___ Entries provided

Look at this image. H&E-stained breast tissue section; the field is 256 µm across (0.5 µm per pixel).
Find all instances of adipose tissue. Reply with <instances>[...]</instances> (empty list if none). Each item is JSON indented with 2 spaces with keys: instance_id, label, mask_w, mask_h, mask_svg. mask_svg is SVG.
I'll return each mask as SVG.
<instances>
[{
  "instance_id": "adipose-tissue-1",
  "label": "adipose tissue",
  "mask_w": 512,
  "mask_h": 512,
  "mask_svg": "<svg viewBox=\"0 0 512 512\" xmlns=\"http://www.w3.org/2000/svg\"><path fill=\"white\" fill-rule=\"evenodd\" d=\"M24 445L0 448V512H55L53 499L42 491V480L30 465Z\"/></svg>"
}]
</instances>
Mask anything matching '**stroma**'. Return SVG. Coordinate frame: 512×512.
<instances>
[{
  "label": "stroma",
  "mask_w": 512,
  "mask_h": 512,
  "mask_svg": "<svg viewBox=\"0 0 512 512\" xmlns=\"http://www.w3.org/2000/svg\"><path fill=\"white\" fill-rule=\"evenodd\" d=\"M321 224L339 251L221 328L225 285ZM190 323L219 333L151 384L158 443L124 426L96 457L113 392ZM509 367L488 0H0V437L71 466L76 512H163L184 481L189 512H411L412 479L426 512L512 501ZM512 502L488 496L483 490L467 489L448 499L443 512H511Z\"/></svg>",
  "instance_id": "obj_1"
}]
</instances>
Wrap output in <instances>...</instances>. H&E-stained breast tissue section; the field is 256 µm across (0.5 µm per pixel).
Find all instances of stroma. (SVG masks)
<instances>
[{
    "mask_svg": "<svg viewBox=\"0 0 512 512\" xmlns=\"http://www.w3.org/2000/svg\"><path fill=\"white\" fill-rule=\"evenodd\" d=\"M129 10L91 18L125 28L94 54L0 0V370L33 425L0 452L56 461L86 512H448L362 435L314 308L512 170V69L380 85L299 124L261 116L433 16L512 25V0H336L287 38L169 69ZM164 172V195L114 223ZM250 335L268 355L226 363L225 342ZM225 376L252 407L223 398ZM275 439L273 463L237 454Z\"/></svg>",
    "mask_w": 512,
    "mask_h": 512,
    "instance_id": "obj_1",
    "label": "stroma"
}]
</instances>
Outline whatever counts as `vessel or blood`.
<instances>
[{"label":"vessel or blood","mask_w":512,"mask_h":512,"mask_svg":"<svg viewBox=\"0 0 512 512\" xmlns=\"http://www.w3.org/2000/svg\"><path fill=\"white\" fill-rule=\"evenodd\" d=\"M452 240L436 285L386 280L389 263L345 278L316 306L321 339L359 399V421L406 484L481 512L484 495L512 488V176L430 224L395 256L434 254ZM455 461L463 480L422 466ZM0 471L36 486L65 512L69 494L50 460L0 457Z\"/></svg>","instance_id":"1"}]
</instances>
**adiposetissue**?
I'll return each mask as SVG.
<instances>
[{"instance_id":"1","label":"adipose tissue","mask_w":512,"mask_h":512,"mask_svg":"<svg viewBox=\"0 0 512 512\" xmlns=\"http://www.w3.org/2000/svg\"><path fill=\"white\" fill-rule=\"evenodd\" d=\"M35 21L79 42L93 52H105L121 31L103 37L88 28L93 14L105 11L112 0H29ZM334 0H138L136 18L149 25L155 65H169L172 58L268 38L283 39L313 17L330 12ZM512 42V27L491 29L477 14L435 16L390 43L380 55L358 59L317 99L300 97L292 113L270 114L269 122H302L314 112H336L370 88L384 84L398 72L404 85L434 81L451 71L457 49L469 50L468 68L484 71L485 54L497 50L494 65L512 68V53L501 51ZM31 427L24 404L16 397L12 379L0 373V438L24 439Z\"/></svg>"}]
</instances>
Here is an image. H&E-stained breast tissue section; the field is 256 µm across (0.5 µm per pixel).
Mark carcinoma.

______

▶ _What needs to be done_: Write down every line of the data exactly as it appears above.

▶ _Response for this exercise_:
Look at this image. H&E-stained breast tissue section; the field is 256 µm across (0.5 µm per pixel).
Find all instances of adipose tissue. Reply with <instances>[...]</instances> (empty list if none). Each item is JSON indented with 2 spaces with keys: instance_id, label, mask_w, mask_h, mask_svg. mask_svg is SVG.
I'll return each mask as SVG.
<instances>
[{
  "instance_id": "adipose-tissue-1",
  "label": "adipose tissue",
  "mask_w": 512,
  "mask_h": 512,
  "mask_svg": "<svg viewBox=\"0 0 512 512\" xmlns=\"http://www.w3.org/2000/svg\"><path fill=\"white\" fill-rule=\"evenodd\" d=\"M24 445L0 448V512H55L53 499L42 491V480L30 465Z\"/></svg>"
}]
</instances>
Mask anything matching '**stroma**'. Return SVG. Coordinate frame: 512×512.
<instances>
[{
  "label": "stroma",
  "mask_w": 512,
  "mask_h": 512,
  "mask_svg": "<svg viewBox=\"0 0 512 512\" xmlns=\"http://www.w3.org/2000/svg\"><path fill=\"white\" fill-rule=\"evenodd\" d=\"M321 224L339 251L221 328L225 285ZM190 323L219 333L151 384L158 443L124 426L96 457L113 392ZM509 367L488 0H0V437L71 466L76 512H163L184 481L189 512H411L412 479L426 512L512 501ZM512 502L488 496L483 490L467 489L448 499L443 512H511Z\"/></svg>",
  "instance_id": "obj_1"
}]
</instances>
Wrap output in <instances>...</instances>. H&E-stained breast tissue section; the field is 256 µm across (0.5 µm per pixel).
Find all instances of stroma. (SVG masks)
<instances>
[{
    "mask_svg": "<svg viewBox=\"0 0 512 512\" xmlns=\"http://www.w3.org/2000/svg\"><path fill=\"white\" fill-rule=\"evenodd\" d=\"M129 10L91 18L125 28L94 54L0 0V370L33 425L0 452L56 461L86 512H448L362 435L314 308L512 170V69L380 85L299 124L261 116L433 16L512 25V0H336L287 38L169 69ZM164 172V195L114 223ZM250 335L268 355L226 363L225 342ZM225 376L252 407L223 398ZM275 439L273 463L237 454Z\"/></svg>",
    "mask_w": 512,
    "mask_h": 512,
    "instance_id": "obj_1",
    "label": "stroma"
}]
</instances>
Outline whatever counts as `vessel or blood`.
<instances>
[{"label":"vessel or blood","mask_w":512,"mask_h":512,"mask_svg":"<svg viewBox=\"0 0 512 512\" xmlns=\"http://www.w3.org/2000/svg\"><path fill=\"white\" fill-rule=\"evenodd\" d=\"M452 240L436 285L386 280L389 263L345 278L316 306L321 339L359 399V421L406 484L481 512L484 495L512 488V176L430 224L395 256L434 254ZM455 461L463 480L422 466ZM0 471L36 486L65 512L69 494L50 460L0 457Z\"/></svg>","instance_id":"1"}]
</instances>
**adiposetissue**?
I'll return each mask as SVG.
<instances>
[{"instance_id":"1","label":"adipose tissue","mask_w":512,"mask_h":512,"mask_svg":"<svg viewBox=\"0 0 512 512\" xmlns=\"http://www.w3.org/2000/svg\"><path fill=\"white\" fill-rule=\"evenodd\" d=\"M35 21L79 42L93 52H105L121 31L103 37L88 28L93 14L105 11L112 0H29ZM334 0H138L136 18L149 25L155 65H169L172 58L268 38L283 39L313 17L330 12ZM512 42V27L491 29L477 14L435 16L390 43L380 55L358 59L317 99L300 97L292 113L270 114L269 122H302L314 112H336L370 88L384 84L398 72L404 85L434 81L451 71L457 49L469 50L468 68L484 71L485 54L497 50L494 65L512 68V53L501 51ZM31 427L24 404L16 397L12 379L0 373V438L24 439Z\"/></svg>"}]
</instances>
Here is an image. H&E-stained breast tissue section; the field is 256 µm across (0.5 µm per pixel).
Mark carcinoma.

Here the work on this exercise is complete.